(Stored data)
-- Opening Marker --
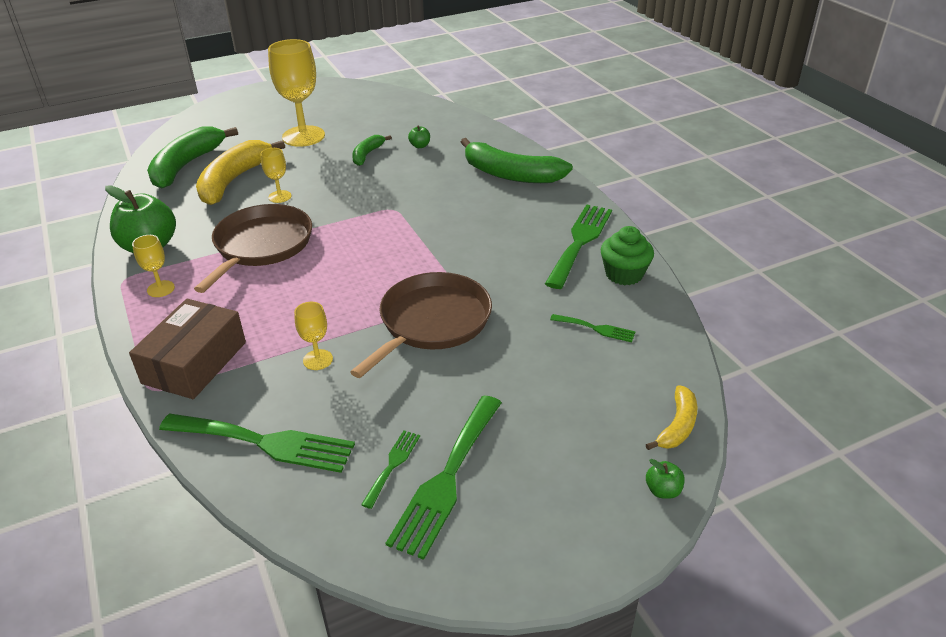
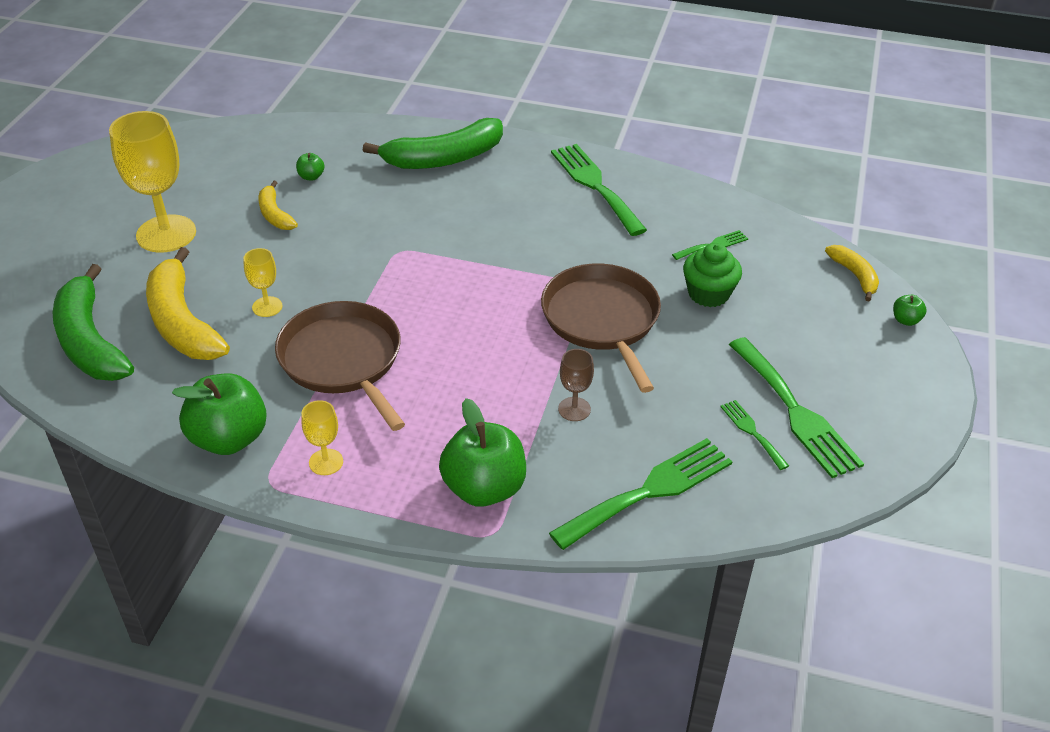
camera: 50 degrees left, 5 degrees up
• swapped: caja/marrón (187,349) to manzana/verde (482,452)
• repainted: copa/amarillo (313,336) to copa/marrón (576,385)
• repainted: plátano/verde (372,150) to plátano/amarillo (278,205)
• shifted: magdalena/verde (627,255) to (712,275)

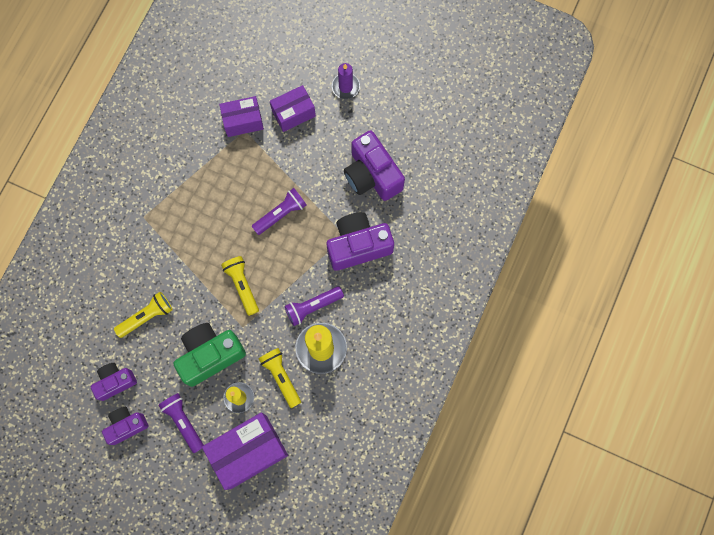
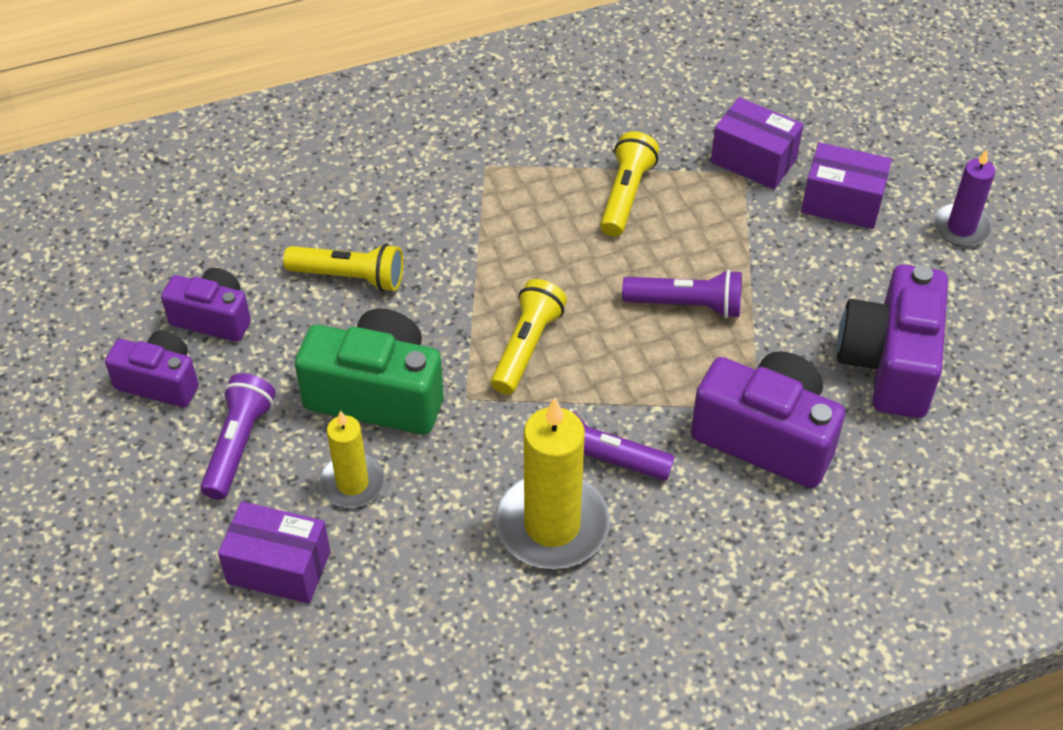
camera: 45 degrees right, 25 degrees down
• scaled: caja/morado (245,451) = (274,552) x0.60
• shifted: lámpara de mano/amarillo (280,378) to (629,184)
-- Closing Marker --
» Exercise directions: Could you output all the entries above exactly as written, leaving out the pictures?

» Answer to the problem:
camera: 50 degrees left, 5 degrees up
• swapped: caja/marrón (187,349) to manzana/verde (482,452)
• repainted: copa/amarillo (313,336) to copa/marrón (576,385)
• repainted: plátano/verde (372,150) to plátano/amarillo (278,205)
• shifted: magdalena/verde (627,255) to (712,275)

camera: 45 degrees right, 25 degrees down
• scaled: caja/morado (245,451) = (274,552) x0.60
• shifted: lámpara de mano/amarillo (280,378) to (629,184)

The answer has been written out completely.